§ Scene difference descriptions:
┏━━
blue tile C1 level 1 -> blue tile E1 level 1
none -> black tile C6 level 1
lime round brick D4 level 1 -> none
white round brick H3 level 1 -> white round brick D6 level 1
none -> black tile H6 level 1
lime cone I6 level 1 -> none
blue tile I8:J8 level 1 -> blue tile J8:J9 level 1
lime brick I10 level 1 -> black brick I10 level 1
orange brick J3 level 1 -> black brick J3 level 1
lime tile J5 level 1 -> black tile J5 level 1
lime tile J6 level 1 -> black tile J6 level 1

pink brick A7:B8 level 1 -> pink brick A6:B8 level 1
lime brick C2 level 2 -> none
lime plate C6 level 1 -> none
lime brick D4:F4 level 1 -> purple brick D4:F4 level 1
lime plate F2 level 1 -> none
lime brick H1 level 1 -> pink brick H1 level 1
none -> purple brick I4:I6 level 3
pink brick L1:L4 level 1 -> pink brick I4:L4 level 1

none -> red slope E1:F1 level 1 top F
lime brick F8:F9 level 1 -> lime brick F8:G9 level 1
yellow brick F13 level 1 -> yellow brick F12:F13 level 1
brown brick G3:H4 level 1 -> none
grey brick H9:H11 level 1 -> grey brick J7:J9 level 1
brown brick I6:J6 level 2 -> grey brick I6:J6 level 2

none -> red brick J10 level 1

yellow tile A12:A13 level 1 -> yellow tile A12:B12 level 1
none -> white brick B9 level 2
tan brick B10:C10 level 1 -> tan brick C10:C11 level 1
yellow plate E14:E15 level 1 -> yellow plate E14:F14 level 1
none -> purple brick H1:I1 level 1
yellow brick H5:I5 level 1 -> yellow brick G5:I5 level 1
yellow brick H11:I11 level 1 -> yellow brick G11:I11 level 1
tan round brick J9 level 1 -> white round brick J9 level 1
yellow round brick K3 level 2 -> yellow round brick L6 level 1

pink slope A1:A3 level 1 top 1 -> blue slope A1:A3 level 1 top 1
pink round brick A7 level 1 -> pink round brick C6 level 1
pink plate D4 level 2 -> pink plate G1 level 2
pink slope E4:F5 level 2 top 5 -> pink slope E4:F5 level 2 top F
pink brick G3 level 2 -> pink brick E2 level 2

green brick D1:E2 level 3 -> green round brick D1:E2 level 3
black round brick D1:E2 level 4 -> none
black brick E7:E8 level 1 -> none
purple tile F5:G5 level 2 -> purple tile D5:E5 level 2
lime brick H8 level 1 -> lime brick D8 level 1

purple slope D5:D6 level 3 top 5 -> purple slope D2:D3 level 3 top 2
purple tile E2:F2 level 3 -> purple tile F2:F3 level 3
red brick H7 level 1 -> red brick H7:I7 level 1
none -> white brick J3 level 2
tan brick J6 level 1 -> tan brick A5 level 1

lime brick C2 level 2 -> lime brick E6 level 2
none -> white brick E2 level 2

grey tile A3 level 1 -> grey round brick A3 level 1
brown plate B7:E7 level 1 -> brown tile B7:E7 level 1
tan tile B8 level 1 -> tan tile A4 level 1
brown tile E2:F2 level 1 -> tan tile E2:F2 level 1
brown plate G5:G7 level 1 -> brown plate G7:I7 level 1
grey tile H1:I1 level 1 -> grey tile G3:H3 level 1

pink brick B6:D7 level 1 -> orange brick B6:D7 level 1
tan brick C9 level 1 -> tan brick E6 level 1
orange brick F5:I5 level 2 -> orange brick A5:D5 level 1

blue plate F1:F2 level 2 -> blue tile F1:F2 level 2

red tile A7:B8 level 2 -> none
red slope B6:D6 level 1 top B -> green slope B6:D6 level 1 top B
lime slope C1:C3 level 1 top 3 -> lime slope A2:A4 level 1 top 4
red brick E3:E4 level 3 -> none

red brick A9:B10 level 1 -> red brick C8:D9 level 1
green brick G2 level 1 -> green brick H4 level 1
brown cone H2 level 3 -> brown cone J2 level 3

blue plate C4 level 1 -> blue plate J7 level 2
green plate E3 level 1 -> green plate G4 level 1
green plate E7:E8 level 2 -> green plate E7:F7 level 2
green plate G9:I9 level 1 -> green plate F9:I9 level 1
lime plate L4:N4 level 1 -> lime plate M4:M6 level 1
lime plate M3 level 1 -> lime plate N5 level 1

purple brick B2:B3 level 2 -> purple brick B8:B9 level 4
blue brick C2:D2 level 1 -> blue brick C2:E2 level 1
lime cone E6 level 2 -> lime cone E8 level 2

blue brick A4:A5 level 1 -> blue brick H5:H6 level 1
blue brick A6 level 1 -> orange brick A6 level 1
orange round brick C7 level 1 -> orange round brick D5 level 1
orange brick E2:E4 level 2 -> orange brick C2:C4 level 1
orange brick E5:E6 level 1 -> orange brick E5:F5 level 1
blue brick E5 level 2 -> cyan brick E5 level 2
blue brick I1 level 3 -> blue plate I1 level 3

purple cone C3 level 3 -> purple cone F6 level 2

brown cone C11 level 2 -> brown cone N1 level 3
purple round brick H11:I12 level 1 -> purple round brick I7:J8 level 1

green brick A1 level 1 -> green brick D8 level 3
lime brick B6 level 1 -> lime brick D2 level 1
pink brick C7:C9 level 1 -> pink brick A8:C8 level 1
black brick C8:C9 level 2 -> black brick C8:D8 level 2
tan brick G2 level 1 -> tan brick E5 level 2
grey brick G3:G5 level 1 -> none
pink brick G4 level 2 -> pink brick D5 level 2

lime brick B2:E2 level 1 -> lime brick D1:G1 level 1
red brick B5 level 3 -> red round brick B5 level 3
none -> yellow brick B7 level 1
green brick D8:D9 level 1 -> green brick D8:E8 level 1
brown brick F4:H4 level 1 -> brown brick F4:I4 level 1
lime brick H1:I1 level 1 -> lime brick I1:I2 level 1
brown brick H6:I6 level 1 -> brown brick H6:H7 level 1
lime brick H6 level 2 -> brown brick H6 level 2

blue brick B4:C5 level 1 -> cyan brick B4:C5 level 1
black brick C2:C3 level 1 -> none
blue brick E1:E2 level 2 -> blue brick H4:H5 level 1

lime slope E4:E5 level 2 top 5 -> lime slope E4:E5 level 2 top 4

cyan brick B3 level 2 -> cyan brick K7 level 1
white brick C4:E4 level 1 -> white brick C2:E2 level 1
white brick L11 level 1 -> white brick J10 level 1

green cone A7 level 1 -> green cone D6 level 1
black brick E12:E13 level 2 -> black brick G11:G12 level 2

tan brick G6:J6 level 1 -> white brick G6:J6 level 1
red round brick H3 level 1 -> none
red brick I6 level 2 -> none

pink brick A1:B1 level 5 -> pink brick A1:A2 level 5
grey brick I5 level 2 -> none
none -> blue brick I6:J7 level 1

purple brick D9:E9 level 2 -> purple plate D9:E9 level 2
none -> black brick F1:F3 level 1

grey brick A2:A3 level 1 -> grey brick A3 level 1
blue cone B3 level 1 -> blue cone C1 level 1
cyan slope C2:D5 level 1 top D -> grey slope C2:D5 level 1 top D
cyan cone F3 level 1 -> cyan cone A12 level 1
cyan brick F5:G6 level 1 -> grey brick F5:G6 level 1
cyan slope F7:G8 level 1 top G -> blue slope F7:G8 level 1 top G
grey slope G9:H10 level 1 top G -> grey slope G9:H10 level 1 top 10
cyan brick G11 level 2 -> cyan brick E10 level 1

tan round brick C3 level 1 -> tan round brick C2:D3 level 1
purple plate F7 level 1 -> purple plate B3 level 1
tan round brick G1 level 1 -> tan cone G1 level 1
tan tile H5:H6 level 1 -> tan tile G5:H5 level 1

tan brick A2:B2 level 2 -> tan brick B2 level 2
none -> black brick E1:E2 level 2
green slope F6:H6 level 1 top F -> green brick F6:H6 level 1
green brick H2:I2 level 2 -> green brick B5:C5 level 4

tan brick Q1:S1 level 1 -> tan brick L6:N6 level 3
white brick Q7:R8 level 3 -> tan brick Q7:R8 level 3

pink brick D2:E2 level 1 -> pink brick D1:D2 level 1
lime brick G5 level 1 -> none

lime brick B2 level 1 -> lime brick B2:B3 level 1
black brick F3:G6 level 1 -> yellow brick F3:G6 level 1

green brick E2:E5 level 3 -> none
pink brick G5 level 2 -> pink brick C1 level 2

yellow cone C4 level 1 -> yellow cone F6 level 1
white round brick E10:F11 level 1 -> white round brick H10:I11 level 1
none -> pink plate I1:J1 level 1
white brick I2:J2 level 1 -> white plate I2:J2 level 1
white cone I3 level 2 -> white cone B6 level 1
┗━━
The stretch of entries above that starts with the line containing "red slope B6:D6" and goes on through the line containing "green plate G9:I9" is to be transcribed exactly, and no other line is to be transcribed.

red slope B6:D6 level 1 top B -> green slope B6:D6 level 1 top B
lime slope C1:C3 level 1 top 3 -> lime slope A2:A4 level 1 top 4
red brick E3:E4 level 3 -> none

red brick A9:B10 level 1 -> red brick C8:D9 level 1
green brick G2 level 1 -> green brick H4 level 1
brown cone H2 level 3 -> brown cone J2 level 3

blue plate C4 level 1 -> blue plate J7 level 2
green plate E3 level 1 -> green plate G4 level 1
green plate E7:E8 level 2 -> green plate E7:F7 level 2
green plate G9:I9 level 1 -> green plate F9:I9 level 1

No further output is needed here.